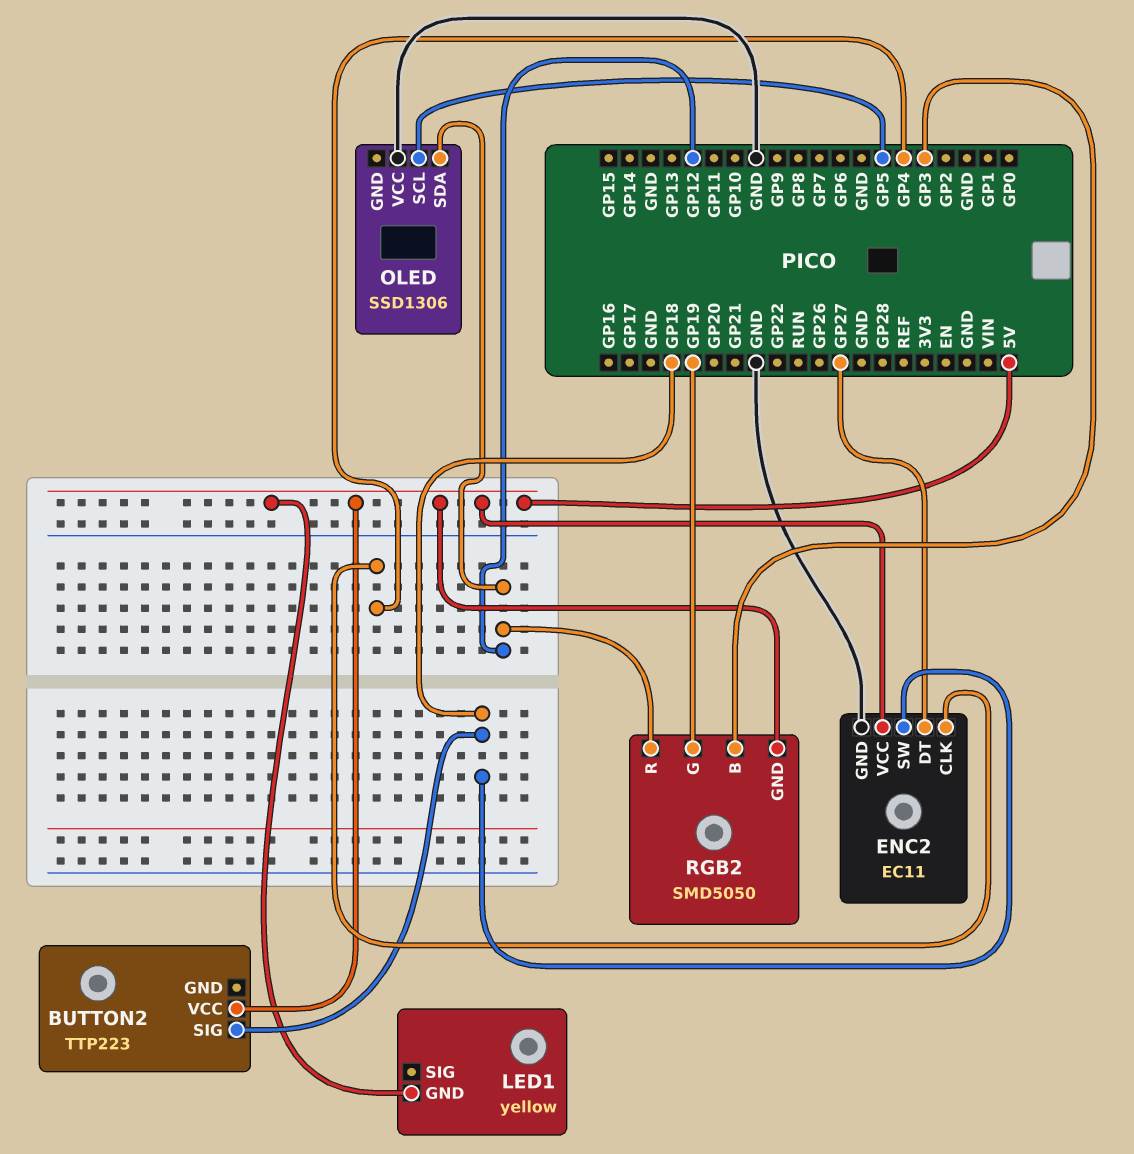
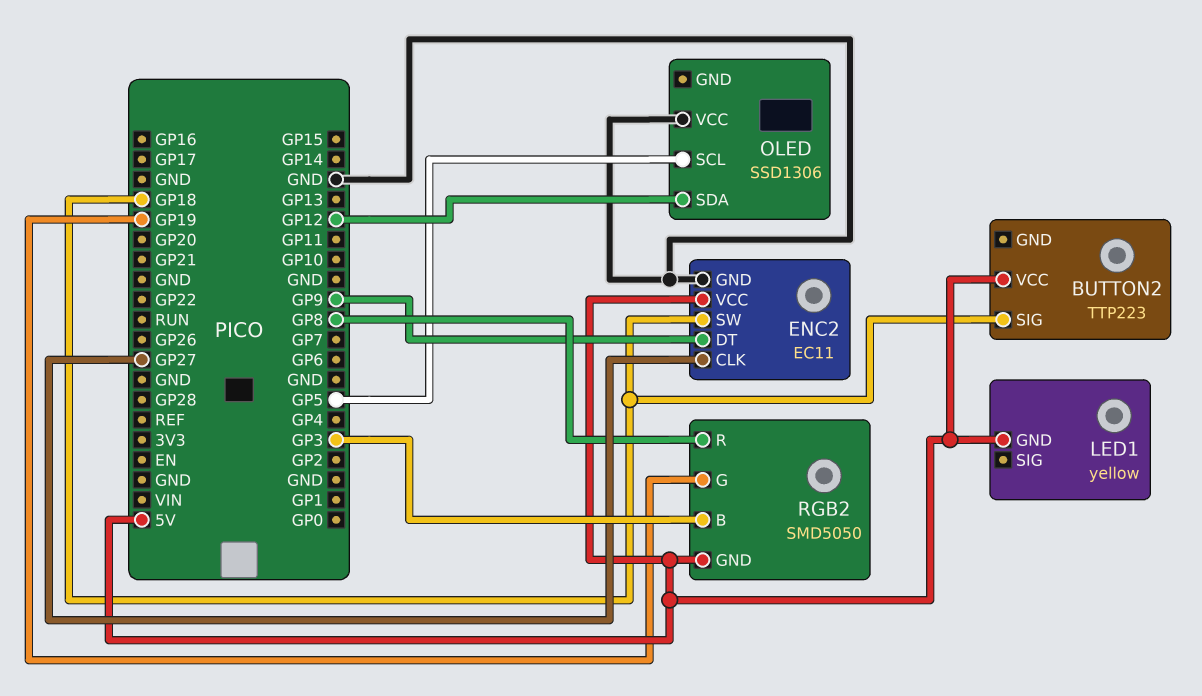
ENC2 pin CLK: GP4 -> GP27
ENC2 pin DT: GP27 -> GP9
RGB2 pin R: GP12 -> GP8

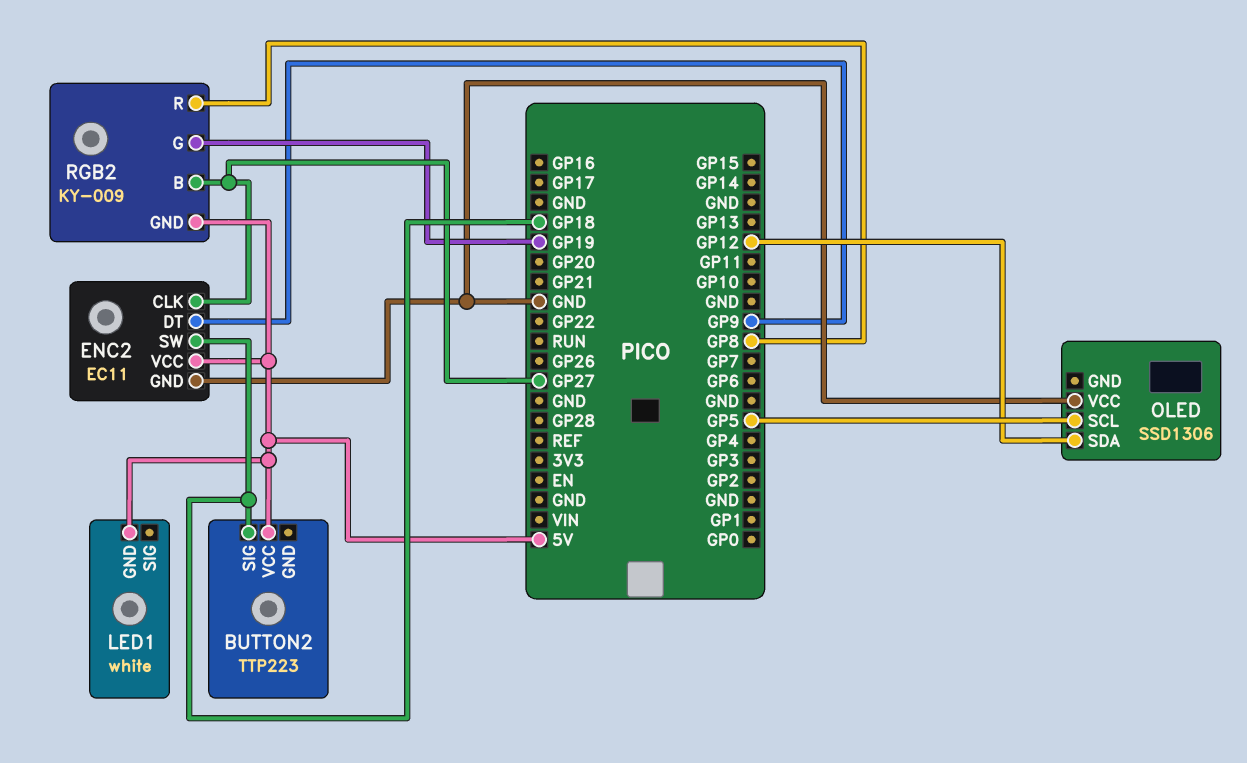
LED1: yellow -> white
RGB2: SMD5050 -> KY-009
RGB2 pin B: GP3 -> GP27

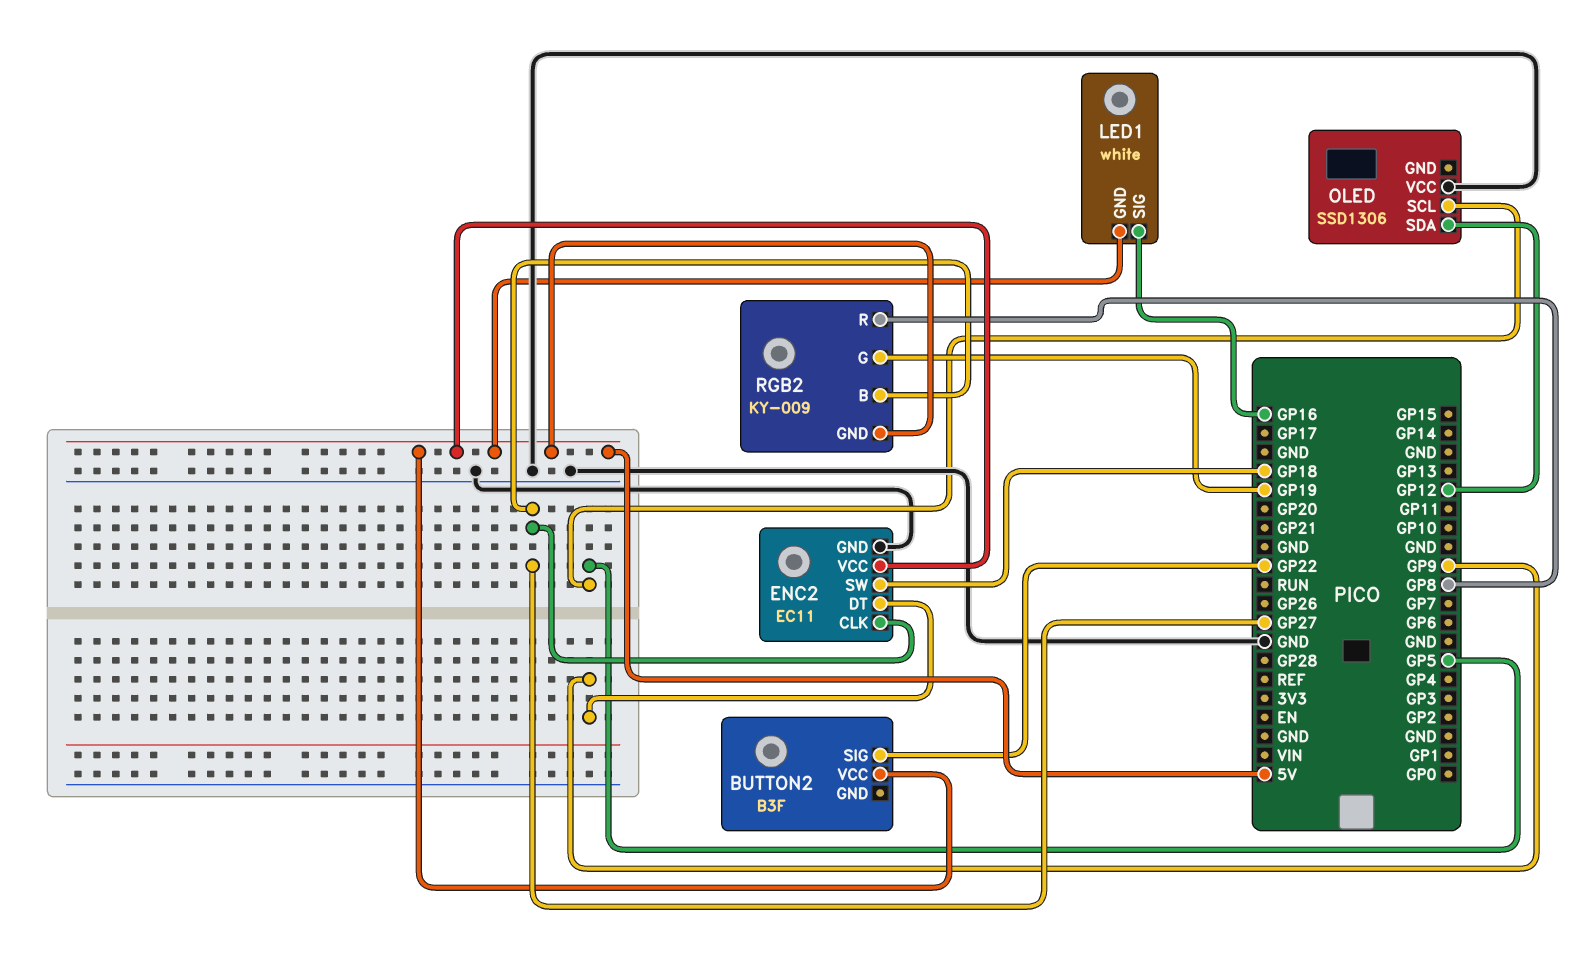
BUTTON2: TTP223 -> B3F
BUTTON2 pin SIG: GP18 -> GP22
LED1 pin SIG: none -> GP16

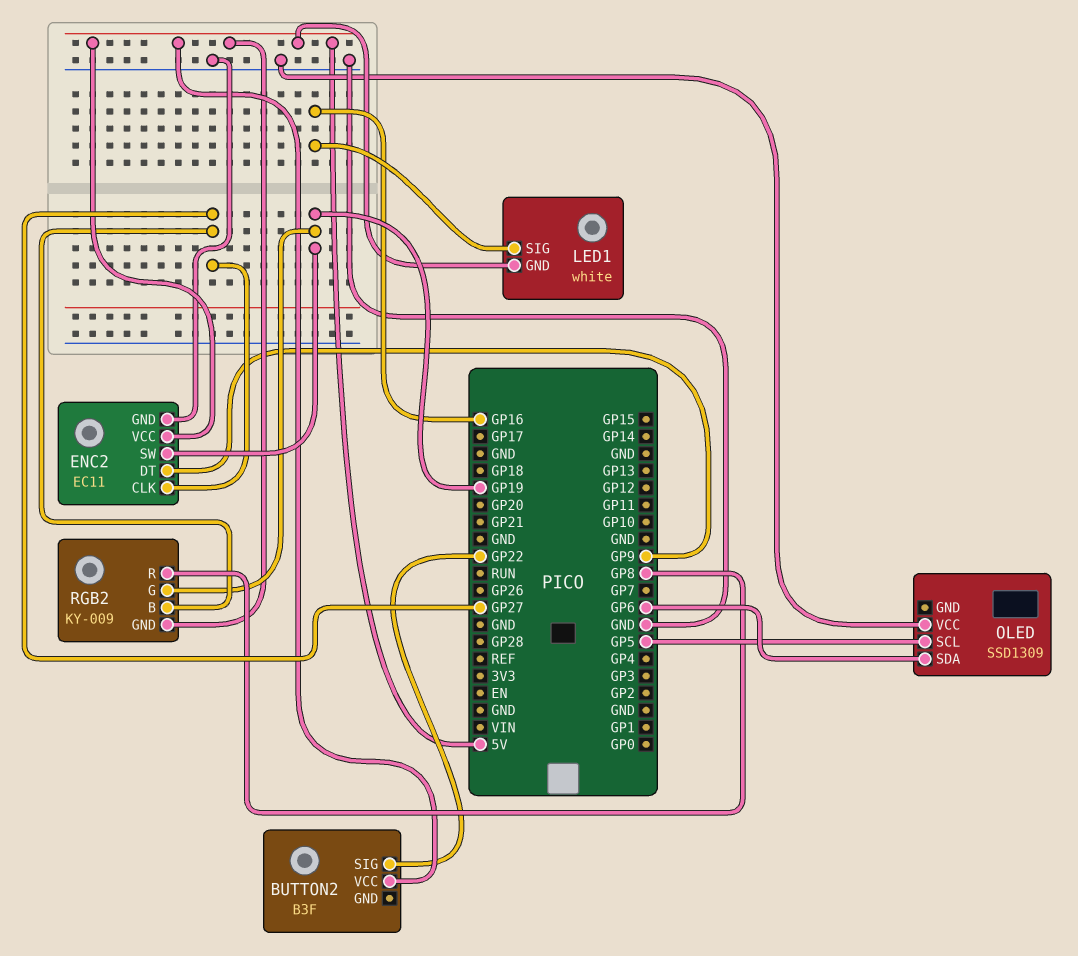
ENC2 pin SW: GP18 -> GP19
OLED: SSD1306 -> SSD1309
OLED pin SDA: GP12 -> GP6

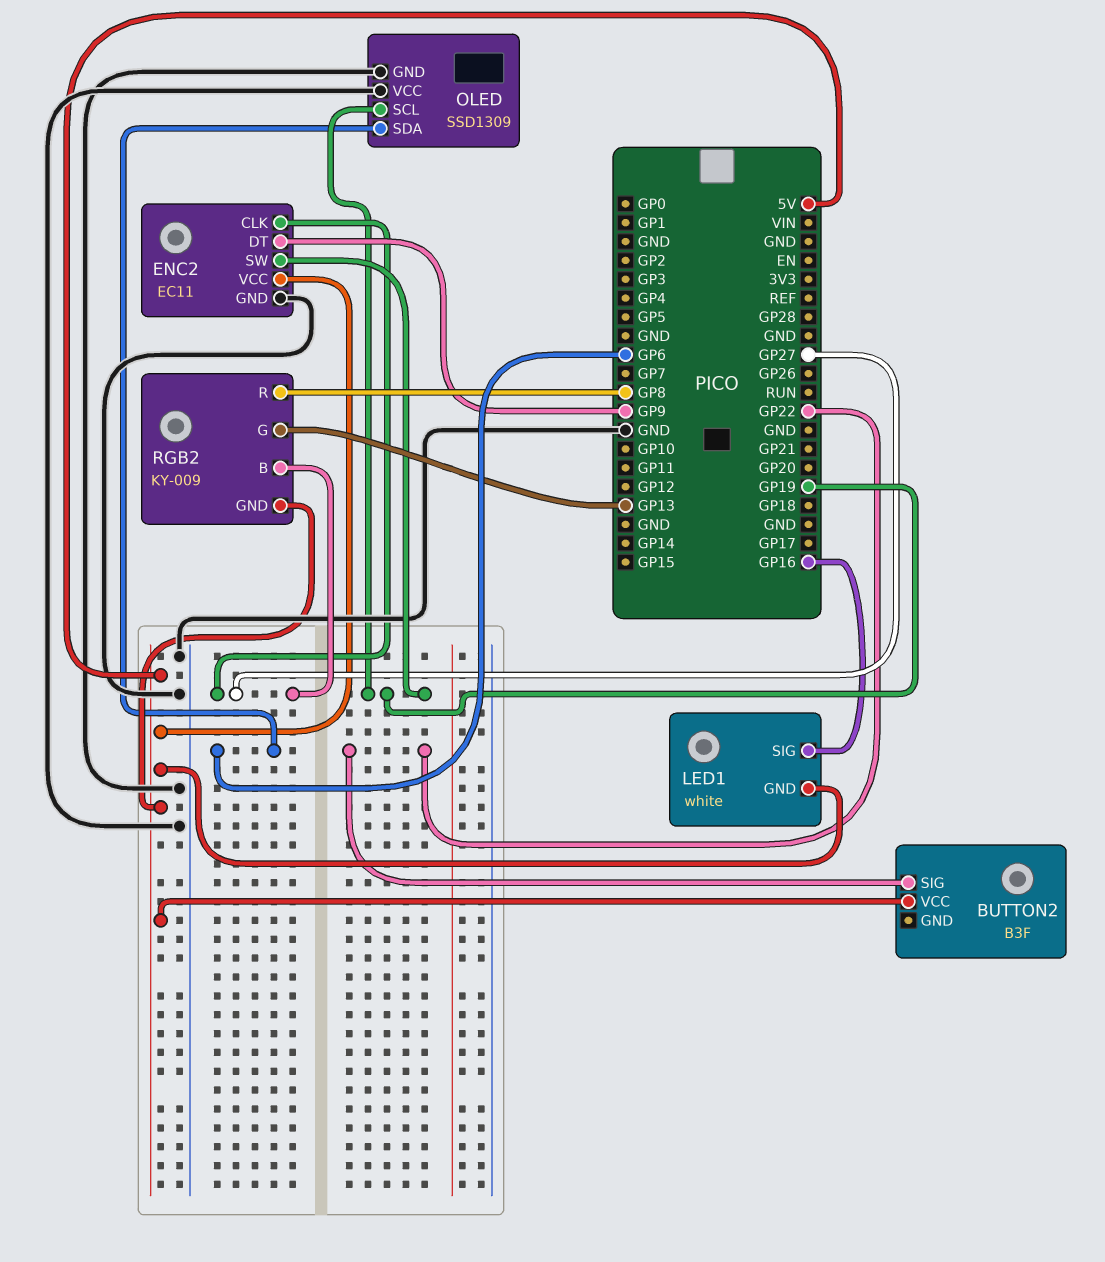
OLED pin GND: none -> GND
OLED pin SCL: GP5 -> GP19
RGB2 pin G: GP19 -> GP13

▸ TASK TO COMPLETE: The entries above are to be copied exactly, with every picture left out.

▸ ANSWER TO THIS PROBLEM:
ENC2 pin CLK: GP4 -> GP27
ENC2 pin DT: GP27 -> GP9
RGB2 pin R: GP12 -> GP8

LED1: yellow -> white
RGB2: SMD5050 -> KY-009
RGB2 pin B: GP3 -> GP27

BUTTON2: TTP223 -> B3F
BUTTON2 pin SIG: GP18 -> GP22
LED1 pin SIG: none -> GP16

ENC2 pin SW: GP18 -> GP19
OLED: SSD1306 -> SSD1309
OLED pin SDA: GP12 -> GP6

OLED pin GND: none -> GND
OLED pin SCL: GP5 -> GP19
RGB2 pin G: GP19 -> GP13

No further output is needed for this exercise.